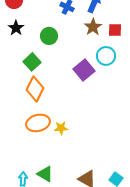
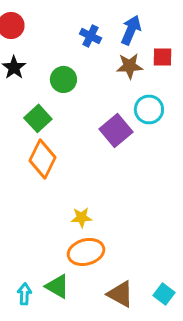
brown star: (93, 27) -> (129, 66), turned 30
red square: (115, 30) -> (162, 57), moved
orange ellipse: (38, 123) -> (86, 252), moved

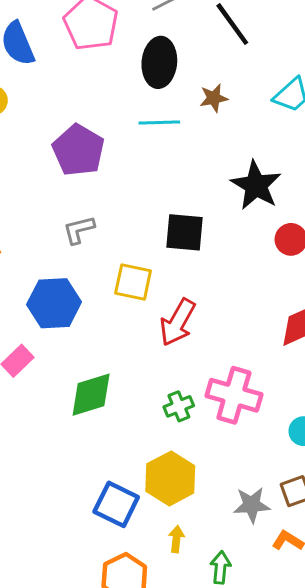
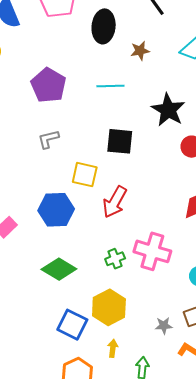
cyan line: (159, 123) -> (110, 86), moved
blue hexagon: (54, 303) -> (56, 210), moved
green diamond: (91, 395) -> (59, 269), moved, turned 48
gray star: (252, 505) -> (164, 326), size x0.7

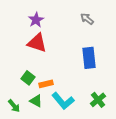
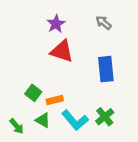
purple star: (36, 20) -> (56, 24), moved
red triangle: (37, 43) -> (62, 51), moved
green cross: (98, 100) -> (105, 117), moved

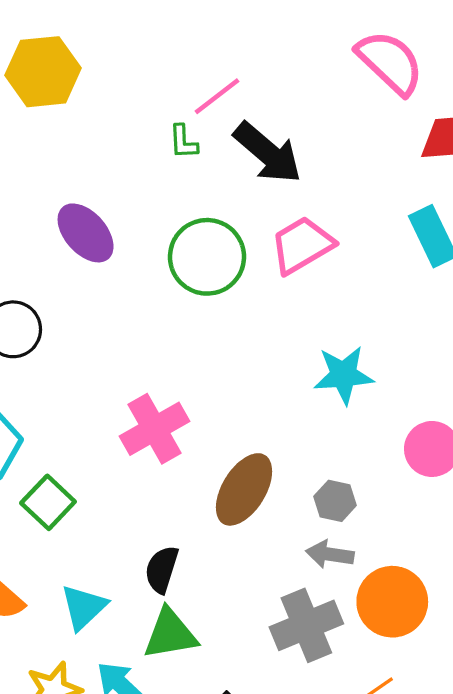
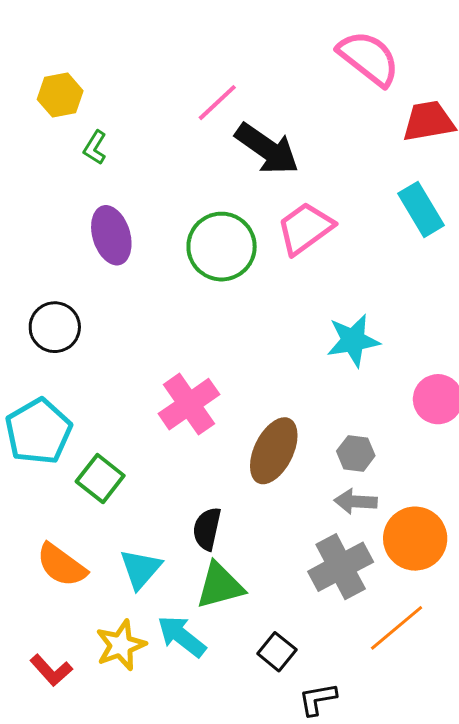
yellow hexagon: (43, 72) -> (60, 95), size x0.7
green L-shape: (183, 142) -> (95, 148), moved, turned 40
purple ellipse: (86, 233) -> (111, 235), turned 30

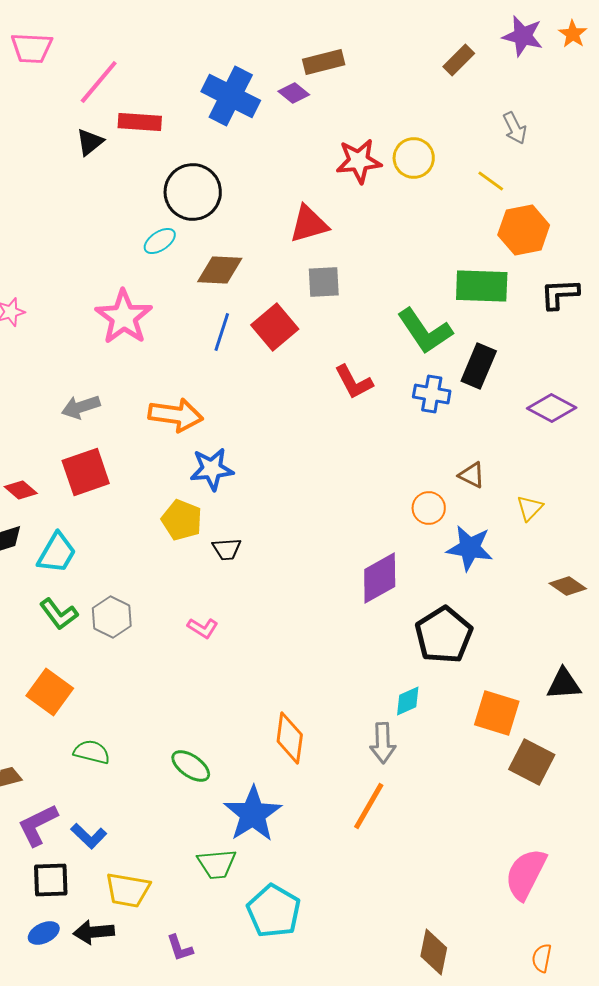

▸ **What needs to be done**
No pictures belong in the answer. It must repeat exactly the lines from the line with "red square: (115, 30) -> (162, 57), moved" through the final line of the records.

▸ **Exercise solution**
red square: (115, 30) -> (162, 57), moved
orange ellipse: (38, 123) -> (86, 252), moved

cyan line: (159, 123) -> (110, 86), moved
blue hexagon: (54, 303) -> (56, 210), moved
green diamond: (91, 395) -> (59, 269), moved, turned 48
gray star: (252, 505) -> (164, 326), size x0.7

purple star: (36, 20) -> (56, 24), moved
red triangle: (37, 43) -> (62, 51), moved
green cross: (98, 100) -> (105, 117), moved

yellow hexagon: (43, 72) -> (60, 95), size x0.7
green L-shape: (183, 142) -> (95, 148), moved, turned 40
purple ellipse: (86, 233) -> (111, 235), turned 30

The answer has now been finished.